*Problem to solve*. Nothing but the lines from the one with "(610, 489) = (521, 439): brown" through the final line of the entries below should be written out, each exactly as given.

*Provided records*.
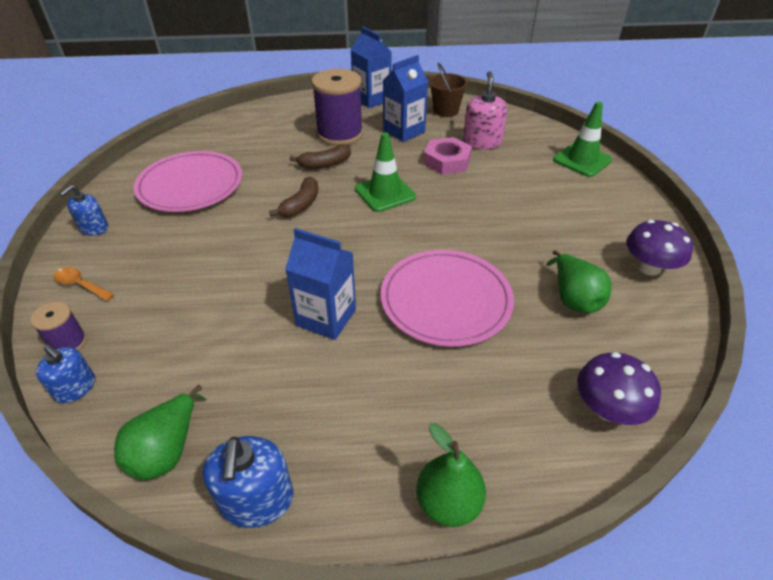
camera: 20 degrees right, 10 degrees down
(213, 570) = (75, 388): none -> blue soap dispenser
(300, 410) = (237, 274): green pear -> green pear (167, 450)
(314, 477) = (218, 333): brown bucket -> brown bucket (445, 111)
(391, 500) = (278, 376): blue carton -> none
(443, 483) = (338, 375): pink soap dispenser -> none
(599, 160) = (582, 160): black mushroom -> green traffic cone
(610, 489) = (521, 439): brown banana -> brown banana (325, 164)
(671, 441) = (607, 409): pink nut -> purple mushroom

*Task answer*.
(610, 489) = (521, 439): brown banana -> brown banana (325, 164)
(671, 441) = (607, 409): pink nut -> purple mushroom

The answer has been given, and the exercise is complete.